** Raw data follows **

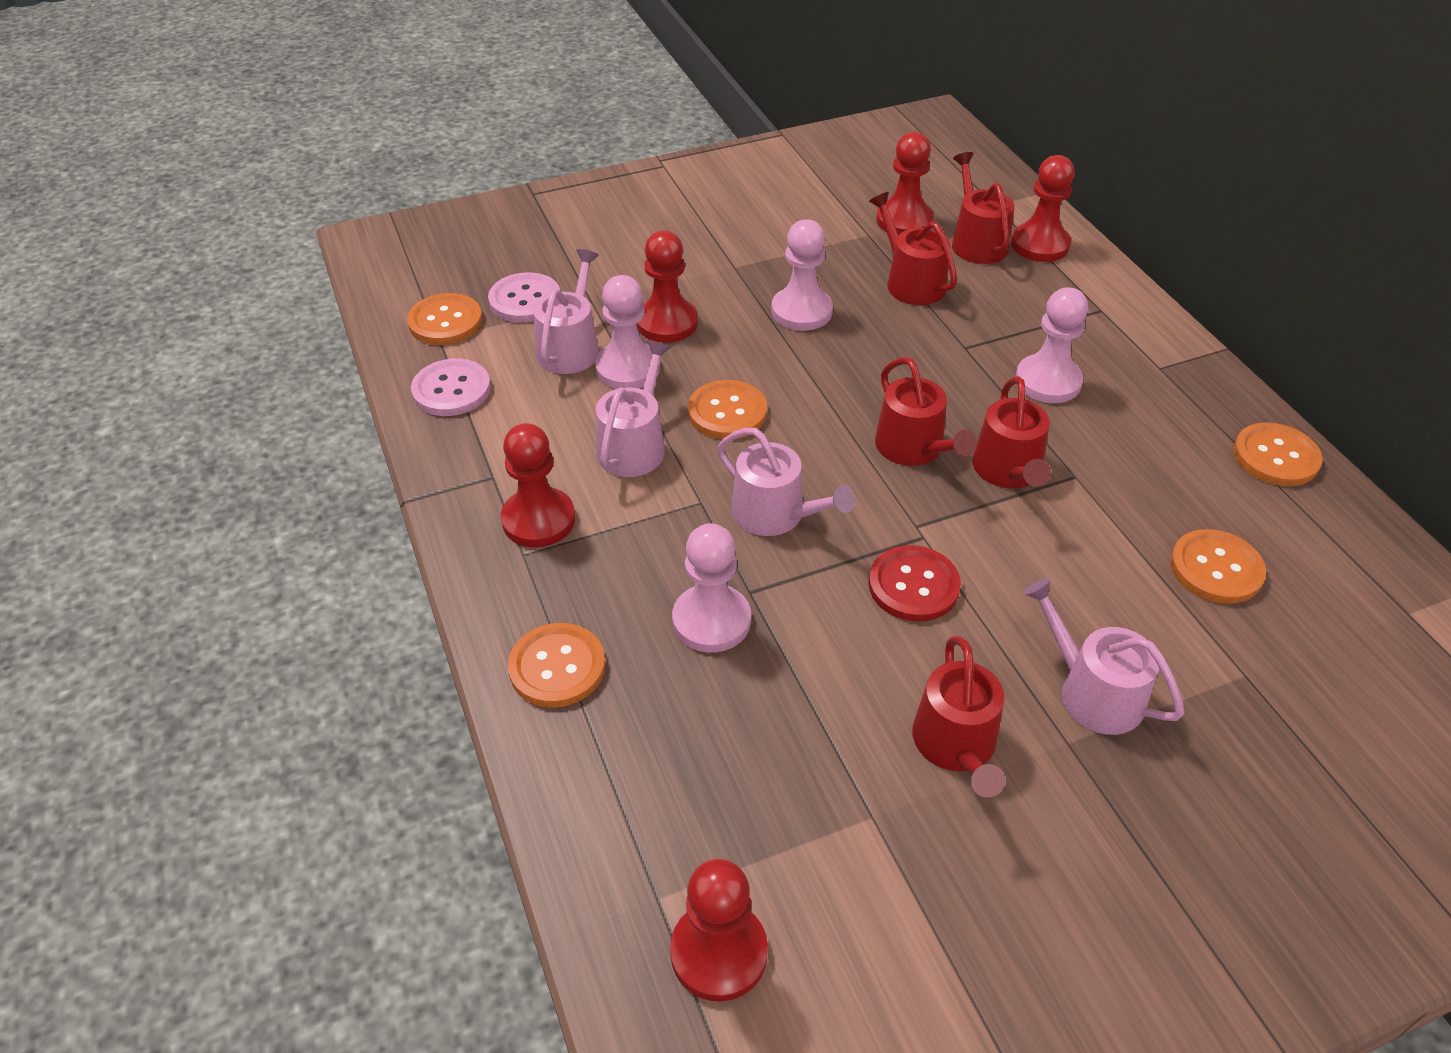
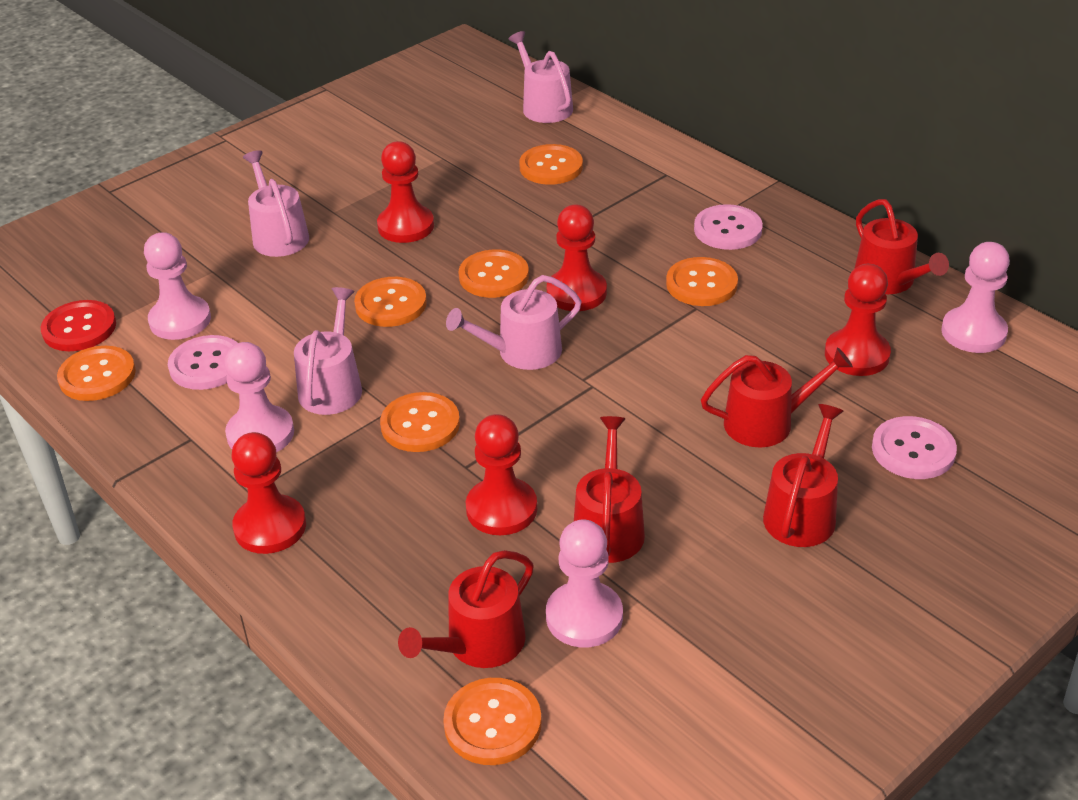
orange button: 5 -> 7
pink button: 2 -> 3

** End of Raw data **
** Raw data follows **

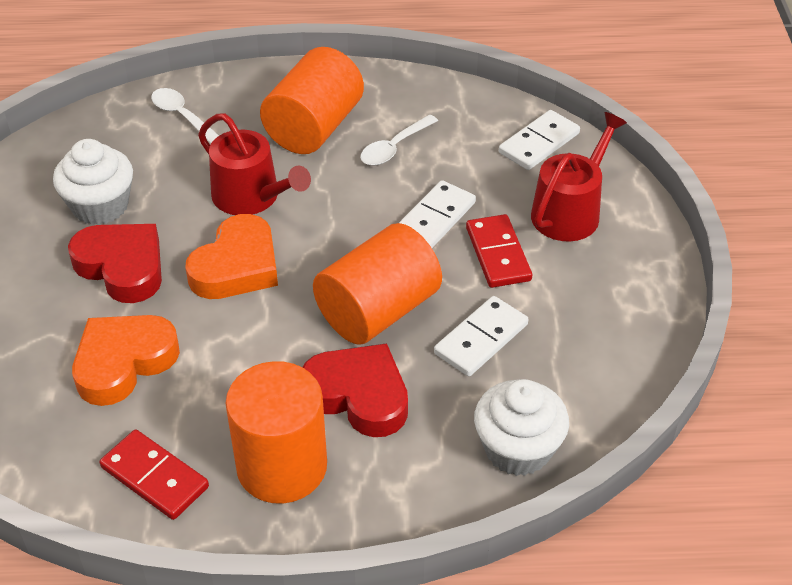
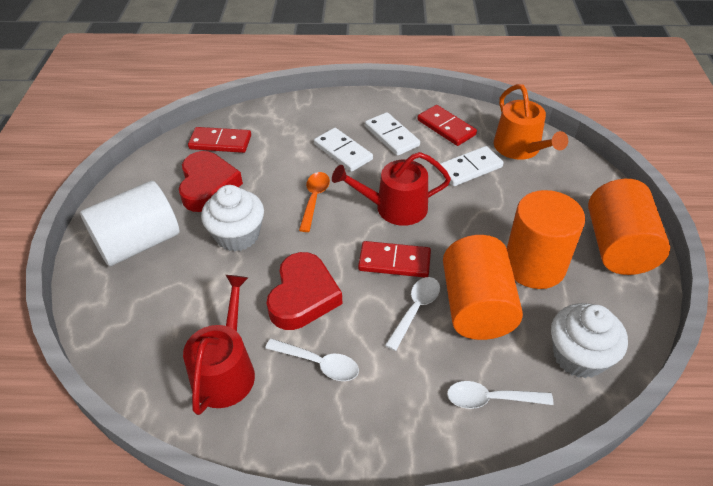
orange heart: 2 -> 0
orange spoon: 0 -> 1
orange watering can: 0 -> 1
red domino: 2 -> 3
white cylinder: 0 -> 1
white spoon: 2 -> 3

** End of Raw data **

= What is being asked =
From the records above, copy only the lines starting with the line that holds "orange heart: 2 -> 0" and going on through the line that holds "white spoon: 2 -> 3", exactly as written.

= Answer area =
orange heart: 2 -> 0
orange spoon: 0 -> 1
orange watering can: 0 -> 1
red domino: 2 -> 3
white cylinder: 0 -> 1
white spoon: 2 -> 3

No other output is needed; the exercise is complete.